» Work required: Show every line of the material that follows in which the word "none" occurs.
*** Data for this task Section Begins ***
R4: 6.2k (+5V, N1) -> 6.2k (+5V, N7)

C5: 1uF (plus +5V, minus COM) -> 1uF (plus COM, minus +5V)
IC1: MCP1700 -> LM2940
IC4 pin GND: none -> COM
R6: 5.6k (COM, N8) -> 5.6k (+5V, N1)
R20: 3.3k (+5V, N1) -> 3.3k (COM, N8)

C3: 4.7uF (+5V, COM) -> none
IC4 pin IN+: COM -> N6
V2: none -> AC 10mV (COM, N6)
*** Data for this task Section Ends ***
» Reply to the exercise:
IC4 pin GND: none -> COM
C3: 4.7uF (+5V, COM) -> none
V2: none -> AC 10mV (COM, N6)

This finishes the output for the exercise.